:: Your task ::
Produce an exact copy of the first line of the data below and each line after it, please, up to and including the one with "R15: 10 (+9V, N14) -> none".

== Supplied records ==

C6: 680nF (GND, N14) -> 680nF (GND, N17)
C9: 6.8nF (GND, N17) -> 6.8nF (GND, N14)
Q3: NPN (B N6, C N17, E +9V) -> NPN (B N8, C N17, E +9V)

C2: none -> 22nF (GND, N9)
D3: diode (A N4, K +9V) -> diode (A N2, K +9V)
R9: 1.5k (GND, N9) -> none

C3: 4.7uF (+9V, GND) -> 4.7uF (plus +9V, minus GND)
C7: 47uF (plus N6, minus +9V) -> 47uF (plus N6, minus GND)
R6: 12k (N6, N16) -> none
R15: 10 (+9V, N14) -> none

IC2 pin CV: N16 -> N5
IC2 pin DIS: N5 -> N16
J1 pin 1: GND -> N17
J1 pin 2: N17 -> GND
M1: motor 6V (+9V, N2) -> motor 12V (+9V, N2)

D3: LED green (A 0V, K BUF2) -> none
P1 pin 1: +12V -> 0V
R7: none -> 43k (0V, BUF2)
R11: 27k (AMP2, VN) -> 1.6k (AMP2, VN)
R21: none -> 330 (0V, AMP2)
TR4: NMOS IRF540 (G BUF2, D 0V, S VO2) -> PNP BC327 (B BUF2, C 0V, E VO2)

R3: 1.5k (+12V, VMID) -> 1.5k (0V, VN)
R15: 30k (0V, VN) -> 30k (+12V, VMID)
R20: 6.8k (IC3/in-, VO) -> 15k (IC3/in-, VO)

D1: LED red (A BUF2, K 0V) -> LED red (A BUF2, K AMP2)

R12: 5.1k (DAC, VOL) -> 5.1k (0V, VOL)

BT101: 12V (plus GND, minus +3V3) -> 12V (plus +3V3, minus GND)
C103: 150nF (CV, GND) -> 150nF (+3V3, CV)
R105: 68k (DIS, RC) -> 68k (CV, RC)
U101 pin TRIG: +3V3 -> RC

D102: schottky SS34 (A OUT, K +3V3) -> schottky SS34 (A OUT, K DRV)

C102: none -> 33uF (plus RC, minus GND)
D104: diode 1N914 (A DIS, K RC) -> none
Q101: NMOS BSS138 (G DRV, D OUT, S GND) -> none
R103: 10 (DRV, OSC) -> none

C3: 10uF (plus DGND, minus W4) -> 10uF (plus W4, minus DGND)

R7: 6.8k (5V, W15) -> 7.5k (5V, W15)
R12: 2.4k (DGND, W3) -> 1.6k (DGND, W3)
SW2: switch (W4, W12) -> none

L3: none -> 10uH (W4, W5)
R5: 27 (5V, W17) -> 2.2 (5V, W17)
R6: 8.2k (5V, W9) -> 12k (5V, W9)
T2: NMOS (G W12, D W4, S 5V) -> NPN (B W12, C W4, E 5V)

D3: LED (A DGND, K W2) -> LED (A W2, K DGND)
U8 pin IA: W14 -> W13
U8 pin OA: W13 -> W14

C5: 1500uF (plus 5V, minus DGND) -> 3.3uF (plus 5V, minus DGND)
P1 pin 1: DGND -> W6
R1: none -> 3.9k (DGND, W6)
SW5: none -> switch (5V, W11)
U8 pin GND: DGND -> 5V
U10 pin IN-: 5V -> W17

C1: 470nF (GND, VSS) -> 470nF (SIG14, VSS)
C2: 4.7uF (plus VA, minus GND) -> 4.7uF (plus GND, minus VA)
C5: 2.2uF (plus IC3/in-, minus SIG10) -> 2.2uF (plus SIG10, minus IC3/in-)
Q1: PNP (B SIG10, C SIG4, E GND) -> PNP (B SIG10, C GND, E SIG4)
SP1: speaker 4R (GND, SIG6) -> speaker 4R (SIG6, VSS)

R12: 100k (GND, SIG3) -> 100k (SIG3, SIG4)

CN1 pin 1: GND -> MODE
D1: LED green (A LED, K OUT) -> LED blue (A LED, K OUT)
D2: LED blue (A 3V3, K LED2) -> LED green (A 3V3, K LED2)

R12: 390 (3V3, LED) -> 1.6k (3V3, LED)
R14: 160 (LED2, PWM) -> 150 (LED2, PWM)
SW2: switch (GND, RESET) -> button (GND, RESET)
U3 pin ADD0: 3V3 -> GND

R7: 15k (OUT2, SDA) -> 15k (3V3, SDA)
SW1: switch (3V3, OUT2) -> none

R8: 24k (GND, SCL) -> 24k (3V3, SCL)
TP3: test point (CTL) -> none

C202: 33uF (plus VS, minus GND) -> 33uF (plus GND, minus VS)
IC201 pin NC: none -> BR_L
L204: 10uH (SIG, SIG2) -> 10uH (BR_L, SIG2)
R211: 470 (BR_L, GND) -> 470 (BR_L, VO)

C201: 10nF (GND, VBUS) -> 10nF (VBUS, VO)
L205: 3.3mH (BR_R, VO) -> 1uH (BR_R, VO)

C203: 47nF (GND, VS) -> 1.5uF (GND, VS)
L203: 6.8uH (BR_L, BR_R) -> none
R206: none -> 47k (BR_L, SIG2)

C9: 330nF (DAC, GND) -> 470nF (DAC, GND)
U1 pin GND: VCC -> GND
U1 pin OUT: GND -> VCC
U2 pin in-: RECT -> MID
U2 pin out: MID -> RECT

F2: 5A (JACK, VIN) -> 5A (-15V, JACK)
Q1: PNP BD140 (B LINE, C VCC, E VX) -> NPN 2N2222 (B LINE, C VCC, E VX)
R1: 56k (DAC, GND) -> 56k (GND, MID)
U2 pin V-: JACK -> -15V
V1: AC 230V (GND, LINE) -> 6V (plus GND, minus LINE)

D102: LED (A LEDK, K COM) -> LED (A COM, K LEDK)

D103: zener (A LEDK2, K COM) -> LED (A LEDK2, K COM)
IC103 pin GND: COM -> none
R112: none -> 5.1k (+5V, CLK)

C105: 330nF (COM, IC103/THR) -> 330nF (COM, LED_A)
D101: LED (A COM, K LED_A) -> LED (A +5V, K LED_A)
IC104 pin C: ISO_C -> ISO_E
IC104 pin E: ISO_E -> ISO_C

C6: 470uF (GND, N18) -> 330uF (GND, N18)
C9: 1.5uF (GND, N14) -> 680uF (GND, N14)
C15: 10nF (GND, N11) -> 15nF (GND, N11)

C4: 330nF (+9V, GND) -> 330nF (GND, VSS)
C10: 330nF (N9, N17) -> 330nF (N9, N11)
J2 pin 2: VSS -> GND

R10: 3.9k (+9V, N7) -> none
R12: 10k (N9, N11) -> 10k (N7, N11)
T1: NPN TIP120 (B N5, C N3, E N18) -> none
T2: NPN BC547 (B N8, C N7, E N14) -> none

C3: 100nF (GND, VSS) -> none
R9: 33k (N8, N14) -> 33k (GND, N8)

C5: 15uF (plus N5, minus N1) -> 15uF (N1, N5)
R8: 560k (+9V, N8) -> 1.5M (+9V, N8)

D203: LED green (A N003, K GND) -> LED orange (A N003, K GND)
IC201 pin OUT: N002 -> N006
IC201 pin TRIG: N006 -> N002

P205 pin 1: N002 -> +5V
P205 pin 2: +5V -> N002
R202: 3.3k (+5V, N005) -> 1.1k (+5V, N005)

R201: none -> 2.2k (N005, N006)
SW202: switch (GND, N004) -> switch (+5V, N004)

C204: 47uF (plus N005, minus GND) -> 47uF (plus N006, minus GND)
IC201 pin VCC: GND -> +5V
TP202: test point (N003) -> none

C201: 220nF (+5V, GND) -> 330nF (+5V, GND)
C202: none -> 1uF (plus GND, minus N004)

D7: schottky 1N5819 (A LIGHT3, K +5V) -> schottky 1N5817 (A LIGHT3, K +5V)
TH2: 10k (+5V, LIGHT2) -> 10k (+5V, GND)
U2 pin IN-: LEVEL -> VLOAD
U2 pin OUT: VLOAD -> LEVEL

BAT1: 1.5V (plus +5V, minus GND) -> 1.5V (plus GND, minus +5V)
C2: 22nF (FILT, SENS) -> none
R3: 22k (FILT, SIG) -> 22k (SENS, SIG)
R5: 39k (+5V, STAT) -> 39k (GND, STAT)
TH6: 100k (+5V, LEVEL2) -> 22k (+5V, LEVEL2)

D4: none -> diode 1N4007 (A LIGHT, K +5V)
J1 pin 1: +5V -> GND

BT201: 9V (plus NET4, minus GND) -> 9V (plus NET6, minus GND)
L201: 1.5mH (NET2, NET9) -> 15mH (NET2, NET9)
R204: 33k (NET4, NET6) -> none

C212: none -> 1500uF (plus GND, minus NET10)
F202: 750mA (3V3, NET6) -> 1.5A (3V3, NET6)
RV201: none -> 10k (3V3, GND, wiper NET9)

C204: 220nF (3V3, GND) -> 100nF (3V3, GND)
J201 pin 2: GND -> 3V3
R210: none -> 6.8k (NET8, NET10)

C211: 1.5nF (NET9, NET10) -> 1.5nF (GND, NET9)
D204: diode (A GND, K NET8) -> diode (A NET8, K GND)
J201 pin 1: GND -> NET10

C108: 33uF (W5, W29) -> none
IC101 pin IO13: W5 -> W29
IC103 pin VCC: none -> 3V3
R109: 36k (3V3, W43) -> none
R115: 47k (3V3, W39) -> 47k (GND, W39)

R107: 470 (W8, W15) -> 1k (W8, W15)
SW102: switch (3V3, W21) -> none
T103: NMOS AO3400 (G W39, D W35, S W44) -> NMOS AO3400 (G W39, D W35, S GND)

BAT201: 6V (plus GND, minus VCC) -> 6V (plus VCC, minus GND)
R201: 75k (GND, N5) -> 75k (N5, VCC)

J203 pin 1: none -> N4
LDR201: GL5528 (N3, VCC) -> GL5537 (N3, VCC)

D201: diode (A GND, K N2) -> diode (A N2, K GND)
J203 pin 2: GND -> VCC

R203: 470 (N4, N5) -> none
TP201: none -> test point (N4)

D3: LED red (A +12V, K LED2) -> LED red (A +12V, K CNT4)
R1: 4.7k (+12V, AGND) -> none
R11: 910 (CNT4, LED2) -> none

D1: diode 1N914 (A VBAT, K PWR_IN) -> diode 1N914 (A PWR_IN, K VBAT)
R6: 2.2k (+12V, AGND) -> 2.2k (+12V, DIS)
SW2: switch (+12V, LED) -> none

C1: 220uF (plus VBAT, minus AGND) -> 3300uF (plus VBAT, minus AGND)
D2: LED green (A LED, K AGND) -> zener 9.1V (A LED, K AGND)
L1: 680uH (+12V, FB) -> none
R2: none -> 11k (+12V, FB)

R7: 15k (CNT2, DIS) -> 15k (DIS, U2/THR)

===

:: Written response ::
C6: 680nF (GND, N14) -> 680nF (GND, N17)
C9: 6.8nF (GND, N17) -> 6.8nF (GND, N14)
Q3: NPN (B N6, C N17, E +9V) -> NPN (B N8, C N17, E +9V)

C2: none -> 22nF (GND, N9)
D3: diode (A N4, K +9V) -> diode (A N2, K +9V)
R9: 1.5k (GND, N9) -> none

C3: 4.7uF (+9V, GND) -> 4.7uF (plus +9V, minus GND)
C7: 47uF (plus N6, minus +9V) -> 47uF (plus N6, minus GND)
R6: 12k (N6, N16) -> none
R15: 10 (+9V, N14) -> none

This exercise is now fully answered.